* **WORK TO BE COMPLETED**
All lines from the one containing "removed: Batterie/braun (655,194,709,272)" through the end of the material below are to be printed exactly, both ends included, minus pictures.
___ DATA SUPPLIED ___
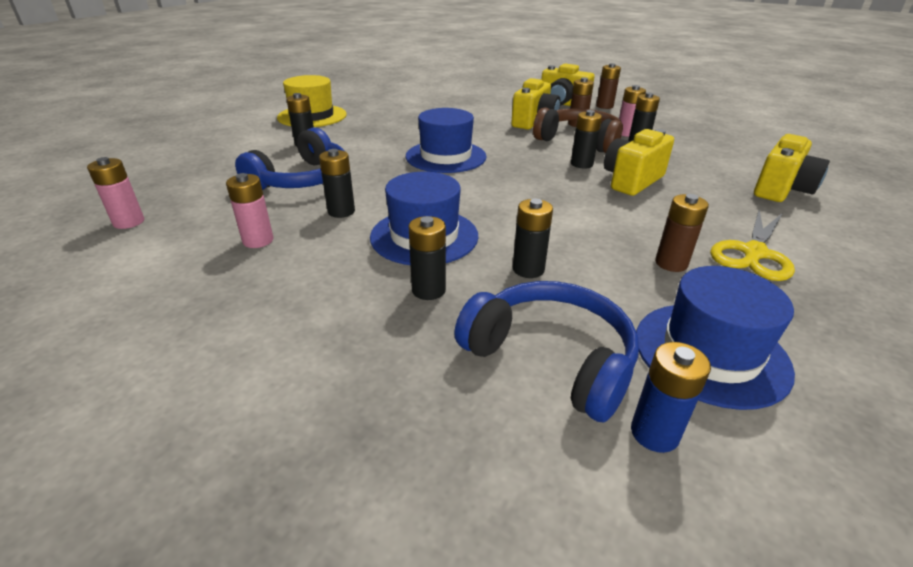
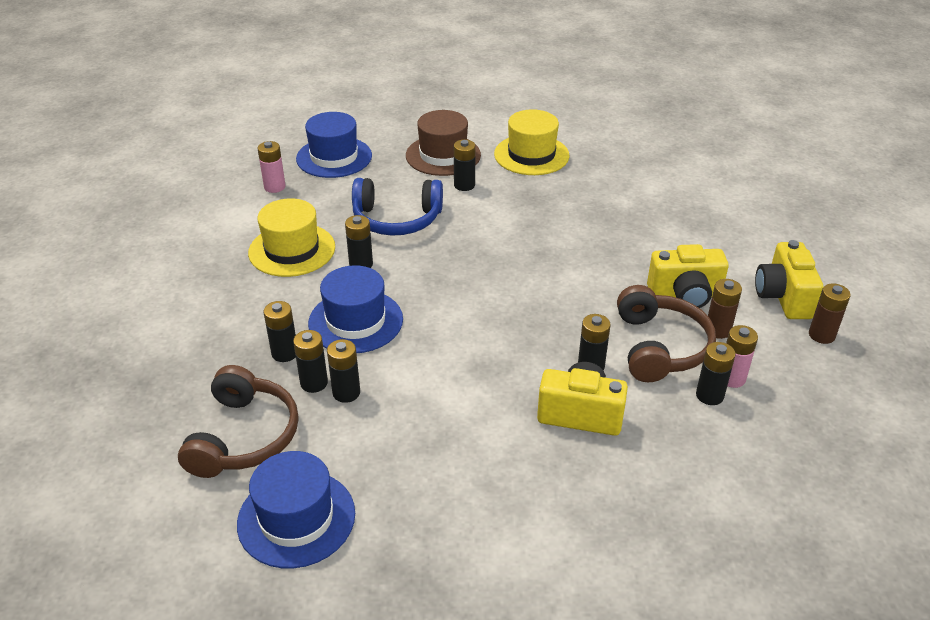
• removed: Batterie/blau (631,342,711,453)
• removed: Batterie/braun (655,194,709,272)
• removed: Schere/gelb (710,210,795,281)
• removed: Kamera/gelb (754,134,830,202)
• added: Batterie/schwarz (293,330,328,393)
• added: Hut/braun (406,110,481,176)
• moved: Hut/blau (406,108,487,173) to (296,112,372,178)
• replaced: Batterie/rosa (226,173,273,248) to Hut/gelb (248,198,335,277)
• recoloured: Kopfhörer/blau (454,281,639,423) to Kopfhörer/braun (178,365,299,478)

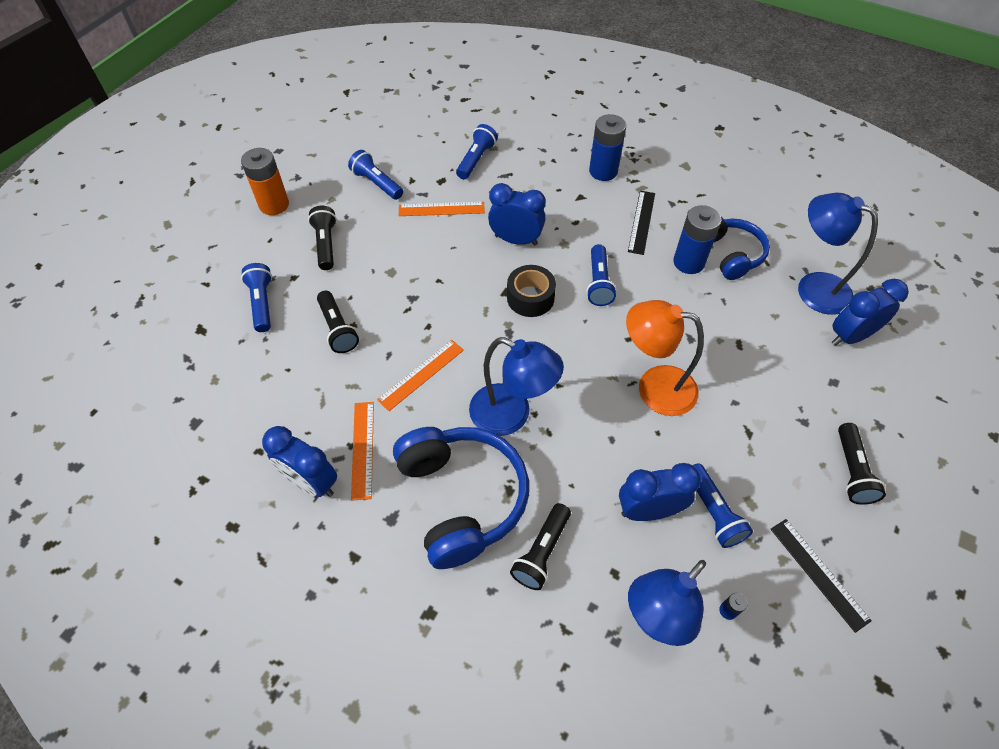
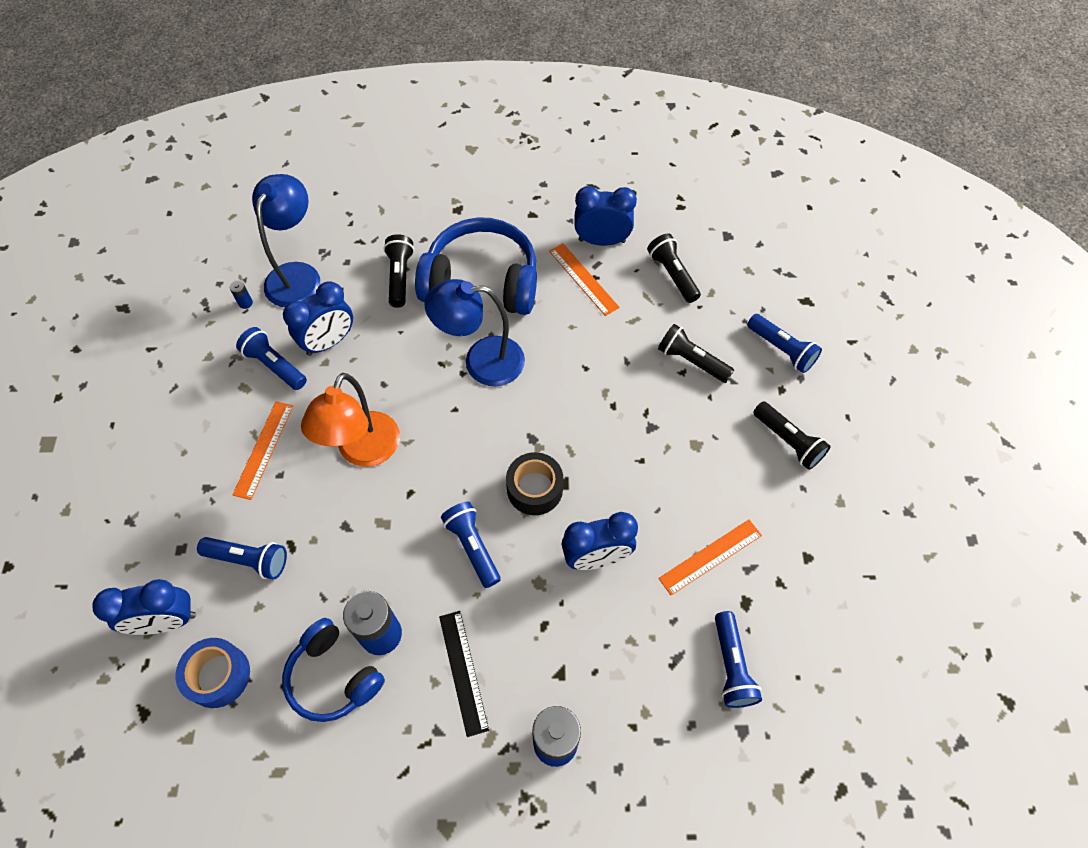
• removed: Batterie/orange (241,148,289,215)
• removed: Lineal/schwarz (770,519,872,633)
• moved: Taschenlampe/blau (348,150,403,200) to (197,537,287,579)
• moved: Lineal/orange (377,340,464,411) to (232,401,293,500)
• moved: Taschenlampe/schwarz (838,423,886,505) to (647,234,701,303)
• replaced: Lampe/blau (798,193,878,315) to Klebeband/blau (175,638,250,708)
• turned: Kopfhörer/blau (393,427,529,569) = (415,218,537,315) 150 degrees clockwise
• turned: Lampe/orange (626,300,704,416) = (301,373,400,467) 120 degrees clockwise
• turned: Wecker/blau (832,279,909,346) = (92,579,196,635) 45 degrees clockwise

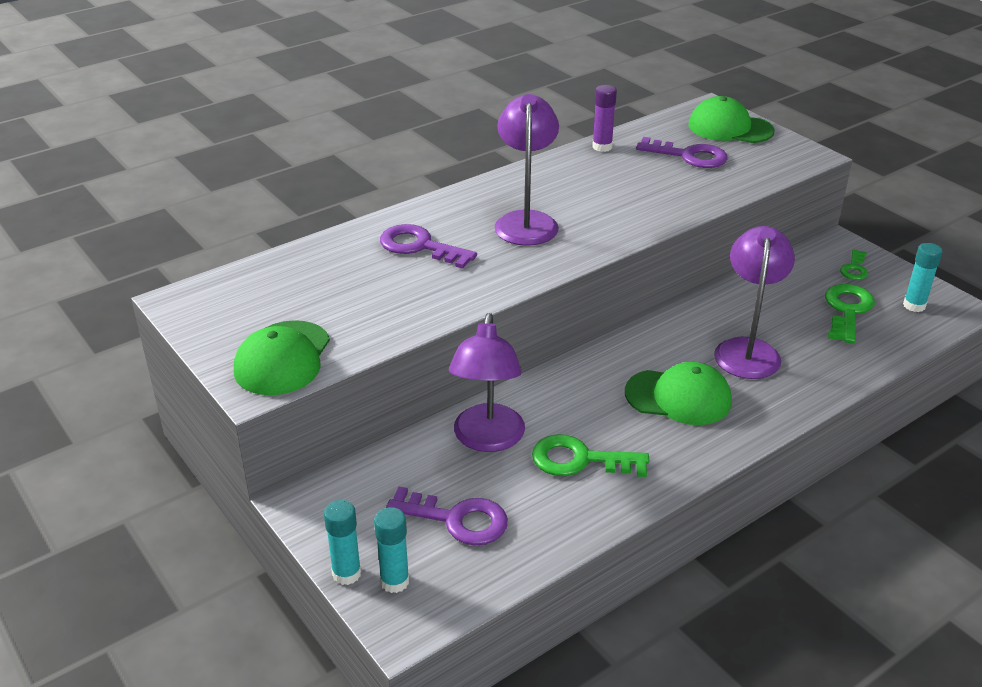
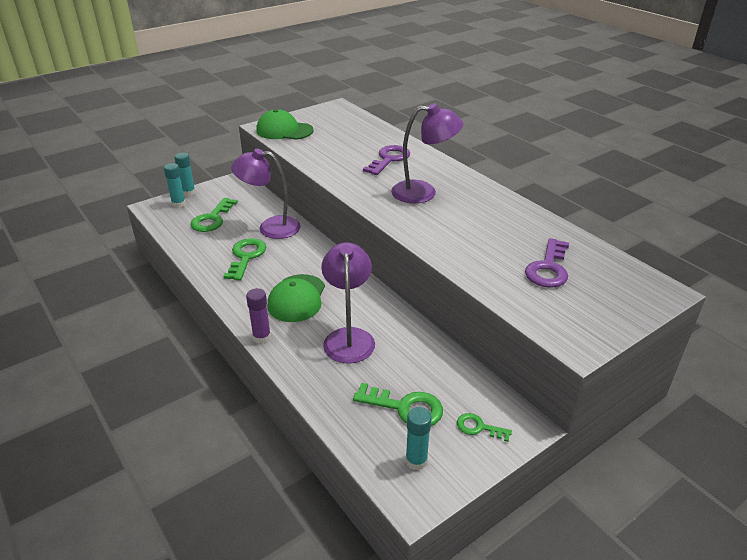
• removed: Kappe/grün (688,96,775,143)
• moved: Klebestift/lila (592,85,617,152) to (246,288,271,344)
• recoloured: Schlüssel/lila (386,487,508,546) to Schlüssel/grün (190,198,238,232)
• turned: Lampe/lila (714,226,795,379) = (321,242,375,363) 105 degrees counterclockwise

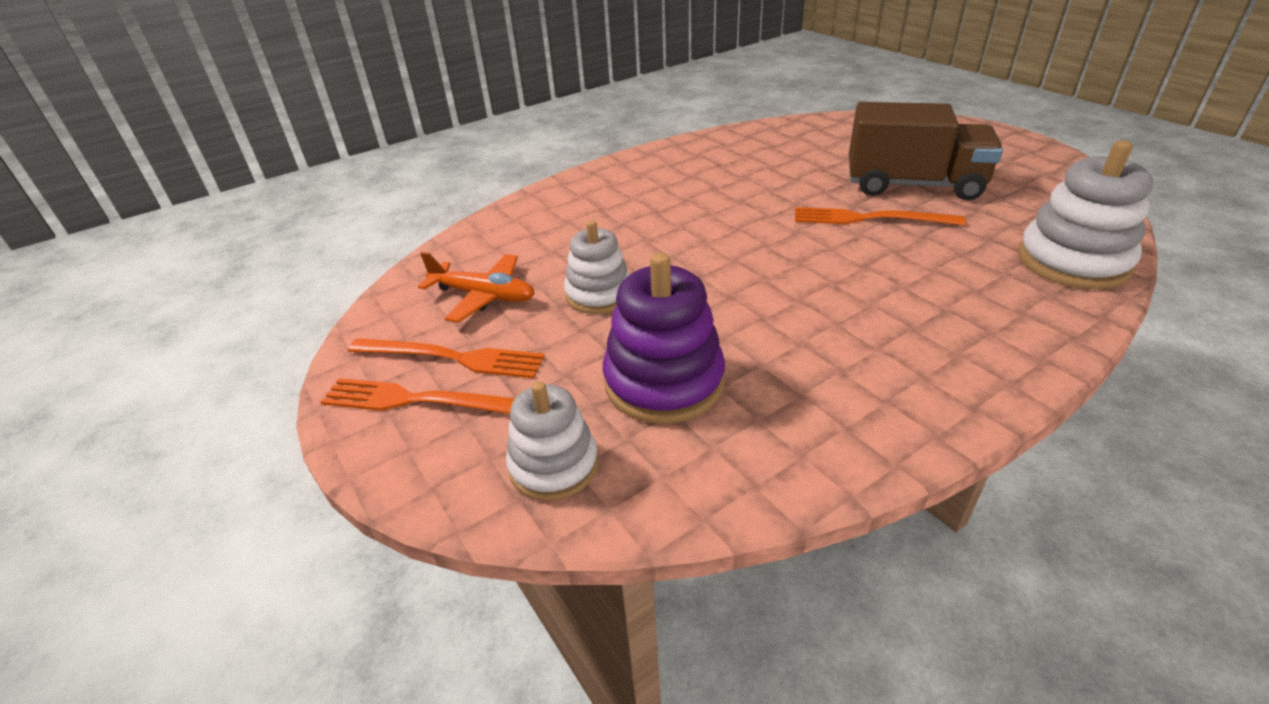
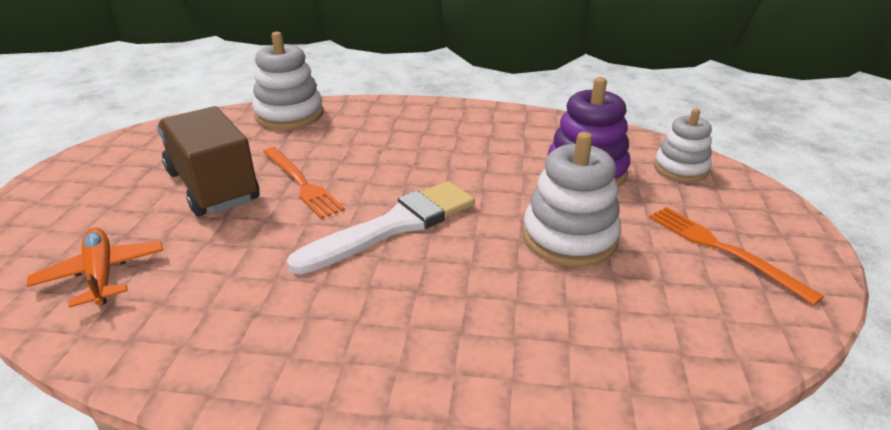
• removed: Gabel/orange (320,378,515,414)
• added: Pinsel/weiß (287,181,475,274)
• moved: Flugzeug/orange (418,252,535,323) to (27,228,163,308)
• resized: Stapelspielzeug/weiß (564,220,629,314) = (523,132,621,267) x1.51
___
* **ANSWER BOX**
• removed: Batterie/braun (655,194,709,272)
• removed: Schere/gelb (710,210,795,281)
• removed: Kamera/gelb (754,134,830,202)
• added: Batterie/schwarz (293,330,328,393)
• added: Hut/braun (406,110,481,176)
• moved: Hut/blau (406,108,487,173) to (296,112,372,178)
• replaced: Batterie/rosa (226,173,273,248) to Hut/gelb (248,198,335,277)
• recoloured: Kopfhörer/blau (454,281,639,423) to Kopfhörer/braun (178,365,299,478)

• removed: Batterie/orange (241,148,289,215)
• removed: Lineal/schwarz (770,519,872,633)
• moved: Taschenlampe/blau (348,150,403,200) to (197,537,287,579)
• moved: Lineal/orange (377,340,464,411) to (232,401,293,500)
• moved: Taschenlampe/schwarz (838,423,886,505) to (647,234,701,303)
• replaced: Lampe/blau (798,193,878,315) to Klebeband/blau (175,638,250,708)
• turned: Kopfhörer/blau (393,427,529,569) = (415,218,537,315) 150 degrees clockwise
• turned: Lampe/orange (626,300,704,416) = (301,373,400,467) 120 degrees clockwise
• turned: Wecker/blau (832,279,909,346) = (92,579,196,635) 45 degrees clockwise

• removed: Kappe/grün (688,96,775,143)
• moved: Klebestift/lila (592,85,617,152) to (246,288,271,344)
• recoloured: Schlüssel/lila (386,487,508,546) to Schlüssel/grün (190,198,238,232)
• turned: Lampe/lila (714,226,795,379) = (321,242,375,363) 105 degrees counterclockwise

• removed: Gabel/orange (320,378,515,414)
• added: Pinsel/weiß (287,181,475,274)
• moved: Flugzeug/orange (418,252,535,323) to (27,228,163,308)
• resized: Stapelspielzeug/weiß (564,220,629,314) = (523,132,621,267) x1.51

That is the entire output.